- [Work request] Restate word for word the lines in the listing below, starting at the line containing "yellow diamond at" and ending at the line containing "green semicircle: moved 3 px left, 1 px down", both included; leave out the rest.

- [Data for processing]
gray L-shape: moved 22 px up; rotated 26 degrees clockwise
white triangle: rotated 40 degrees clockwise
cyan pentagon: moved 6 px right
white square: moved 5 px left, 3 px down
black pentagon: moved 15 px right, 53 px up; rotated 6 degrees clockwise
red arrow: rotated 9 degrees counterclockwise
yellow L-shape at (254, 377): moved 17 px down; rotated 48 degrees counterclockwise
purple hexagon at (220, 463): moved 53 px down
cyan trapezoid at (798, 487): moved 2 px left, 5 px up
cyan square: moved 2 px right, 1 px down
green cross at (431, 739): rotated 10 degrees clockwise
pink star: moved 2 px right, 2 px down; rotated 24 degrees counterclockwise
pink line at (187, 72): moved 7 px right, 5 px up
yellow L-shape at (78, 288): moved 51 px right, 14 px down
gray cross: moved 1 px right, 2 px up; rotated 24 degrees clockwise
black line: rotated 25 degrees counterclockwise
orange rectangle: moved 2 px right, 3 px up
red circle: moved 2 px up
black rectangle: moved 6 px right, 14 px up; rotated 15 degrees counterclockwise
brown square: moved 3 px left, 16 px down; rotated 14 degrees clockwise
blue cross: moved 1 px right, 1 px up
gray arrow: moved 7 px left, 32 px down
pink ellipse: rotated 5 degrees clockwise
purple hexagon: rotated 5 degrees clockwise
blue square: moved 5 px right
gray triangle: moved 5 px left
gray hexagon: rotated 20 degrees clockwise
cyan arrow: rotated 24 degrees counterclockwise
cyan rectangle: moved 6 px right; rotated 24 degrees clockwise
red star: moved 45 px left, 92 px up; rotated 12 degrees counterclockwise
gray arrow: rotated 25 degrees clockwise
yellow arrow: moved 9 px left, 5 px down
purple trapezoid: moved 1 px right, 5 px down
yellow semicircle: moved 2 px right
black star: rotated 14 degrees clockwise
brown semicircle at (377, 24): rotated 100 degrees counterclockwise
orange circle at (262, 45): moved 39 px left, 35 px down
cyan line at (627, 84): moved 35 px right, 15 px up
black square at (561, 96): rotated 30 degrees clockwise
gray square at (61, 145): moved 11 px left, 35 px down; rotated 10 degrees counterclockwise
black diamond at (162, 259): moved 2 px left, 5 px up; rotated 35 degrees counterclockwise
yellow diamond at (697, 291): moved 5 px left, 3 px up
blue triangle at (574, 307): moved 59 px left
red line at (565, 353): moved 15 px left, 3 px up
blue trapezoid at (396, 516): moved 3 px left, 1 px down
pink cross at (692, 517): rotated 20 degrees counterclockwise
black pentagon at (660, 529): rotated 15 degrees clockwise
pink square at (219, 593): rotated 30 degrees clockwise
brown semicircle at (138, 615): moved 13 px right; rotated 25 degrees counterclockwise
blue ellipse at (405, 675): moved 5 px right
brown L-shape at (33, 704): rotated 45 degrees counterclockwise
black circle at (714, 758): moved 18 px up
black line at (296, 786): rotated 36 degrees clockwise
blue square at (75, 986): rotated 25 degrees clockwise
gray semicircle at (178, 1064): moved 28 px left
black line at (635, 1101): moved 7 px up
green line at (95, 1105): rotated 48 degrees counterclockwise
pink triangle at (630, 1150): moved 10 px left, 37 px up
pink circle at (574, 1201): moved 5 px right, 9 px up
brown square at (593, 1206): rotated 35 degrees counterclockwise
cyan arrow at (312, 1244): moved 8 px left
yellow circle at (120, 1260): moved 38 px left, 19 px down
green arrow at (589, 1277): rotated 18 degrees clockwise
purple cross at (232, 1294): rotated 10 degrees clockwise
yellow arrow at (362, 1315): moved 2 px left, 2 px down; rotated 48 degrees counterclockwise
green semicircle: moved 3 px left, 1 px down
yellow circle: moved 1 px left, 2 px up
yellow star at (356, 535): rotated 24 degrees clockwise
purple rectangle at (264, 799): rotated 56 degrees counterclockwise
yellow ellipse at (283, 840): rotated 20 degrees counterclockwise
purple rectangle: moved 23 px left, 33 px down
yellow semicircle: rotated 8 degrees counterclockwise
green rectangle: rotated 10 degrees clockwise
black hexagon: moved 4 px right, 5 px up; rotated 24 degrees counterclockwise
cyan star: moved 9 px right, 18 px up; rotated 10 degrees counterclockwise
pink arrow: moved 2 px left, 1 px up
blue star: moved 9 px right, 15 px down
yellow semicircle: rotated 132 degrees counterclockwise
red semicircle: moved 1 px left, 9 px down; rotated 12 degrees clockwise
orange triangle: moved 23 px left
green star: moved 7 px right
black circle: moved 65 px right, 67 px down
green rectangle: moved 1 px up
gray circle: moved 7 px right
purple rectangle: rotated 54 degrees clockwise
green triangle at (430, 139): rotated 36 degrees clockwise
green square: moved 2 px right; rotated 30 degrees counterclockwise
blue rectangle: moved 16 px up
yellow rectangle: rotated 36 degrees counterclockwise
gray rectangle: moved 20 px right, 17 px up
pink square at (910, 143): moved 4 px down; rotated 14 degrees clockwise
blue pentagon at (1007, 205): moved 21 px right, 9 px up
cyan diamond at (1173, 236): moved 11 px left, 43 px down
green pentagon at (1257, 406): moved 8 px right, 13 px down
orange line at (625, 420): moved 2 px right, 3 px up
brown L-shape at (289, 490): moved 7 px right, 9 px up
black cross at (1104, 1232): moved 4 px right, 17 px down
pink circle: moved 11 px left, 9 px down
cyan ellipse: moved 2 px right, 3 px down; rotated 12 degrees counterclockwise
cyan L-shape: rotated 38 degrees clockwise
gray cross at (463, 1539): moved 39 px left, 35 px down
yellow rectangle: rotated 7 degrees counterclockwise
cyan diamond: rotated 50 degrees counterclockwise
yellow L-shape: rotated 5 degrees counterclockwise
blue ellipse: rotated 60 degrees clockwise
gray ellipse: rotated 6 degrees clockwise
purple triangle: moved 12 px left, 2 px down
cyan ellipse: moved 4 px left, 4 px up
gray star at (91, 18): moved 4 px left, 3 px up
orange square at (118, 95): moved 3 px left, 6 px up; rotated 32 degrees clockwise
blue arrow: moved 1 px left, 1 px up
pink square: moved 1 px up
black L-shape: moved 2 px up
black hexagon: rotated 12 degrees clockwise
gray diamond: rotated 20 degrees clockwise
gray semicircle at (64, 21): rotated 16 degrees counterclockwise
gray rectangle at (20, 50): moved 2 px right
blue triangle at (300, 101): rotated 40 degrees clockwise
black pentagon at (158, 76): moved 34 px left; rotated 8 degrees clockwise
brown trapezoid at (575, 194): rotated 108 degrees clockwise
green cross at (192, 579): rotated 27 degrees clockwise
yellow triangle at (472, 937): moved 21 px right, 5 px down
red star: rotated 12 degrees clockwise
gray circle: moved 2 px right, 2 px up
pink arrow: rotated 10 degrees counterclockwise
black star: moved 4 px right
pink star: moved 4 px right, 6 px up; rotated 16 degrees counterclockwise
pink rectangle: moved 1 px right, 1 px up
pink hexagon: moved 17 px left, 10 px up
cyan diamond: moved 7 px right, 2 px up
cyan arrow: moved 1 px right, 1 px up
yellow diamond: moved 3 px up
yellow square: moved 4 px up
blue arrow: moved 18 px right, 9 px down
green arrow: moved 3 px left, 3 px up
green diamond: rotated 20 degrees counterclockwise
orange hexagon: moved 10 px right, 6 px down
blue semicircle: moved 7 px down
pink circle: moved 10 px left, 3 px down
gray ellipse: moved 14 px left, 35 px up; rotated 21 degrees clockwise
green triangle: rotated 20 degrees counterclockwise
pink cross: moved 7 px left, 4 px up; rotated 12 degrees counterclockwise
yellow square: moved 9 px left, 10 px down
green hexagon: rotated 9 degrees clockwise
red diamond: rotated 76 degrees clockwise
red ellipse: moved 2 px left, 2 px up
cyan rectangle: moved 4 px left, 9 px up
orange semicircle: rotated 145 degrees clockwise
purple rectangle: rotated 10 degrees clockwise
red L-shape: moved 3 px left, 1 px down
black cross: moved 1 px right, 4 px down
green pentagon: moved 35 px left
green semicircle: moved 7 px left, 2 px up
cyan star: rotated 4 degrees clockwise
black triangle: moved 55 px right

- [Exercise answer]
yellow diamond at (697, 291): moved 5 px left, 3 px up
blue triangle at (574, 307): moved 59 px left
red line at (565, 353): moved 15 px left, 3 px up
blue trapezoid at (396, 516): moved 3 px left, 1 px down
pink cross at (692, 517): rotated 20 degrees counterclockwise
black pentagon at (660, 529): rotated 15 degrees clockwise
pink square at (219, 593): rotated 30 degrees clockwise
brown semicircle at (138, 615): moved 13 px right; rotated 25 degrees counterclockwise
blue ellipse at (405, 675): moved 5 px right
brown L-shape at (33, 704): rotated 45 degrees counterclockwise
black circle at (714, 758): moved 18 px up
black line at (296, 786): rotated 36 degrees clockwise
blue square at (75, 986): rotated 25 degrees clockwise
gray semicircle at (178, 1064): moved 28 px left
black line at (635, 1101): moved 7 px up
green line at (95, 1105): rotated 48 degrees counterclockwise
pink triangle at (630, 1150): moved 10 px left, 37 px up
pink circle at (574, 1201): moved 5 px right, 9 px up
brown square at (593, 1206): rotated 35 degrees counterclockwise
cyan arrow at (312, 1244): moved 8 px left
yellow circle at (120, 1260): moved 38 px left, 19 px down
green arrow at (589, 1277): rotated 18 degrees clockwise
purple cross at (232, 1294): rotated 10 degrees clockwise
yellow arrow at (362, 1315): moved 2 px left, 2 px down; rotated 48 degrees counterclockwise
green semicircle: moved 3 px left, 1 px down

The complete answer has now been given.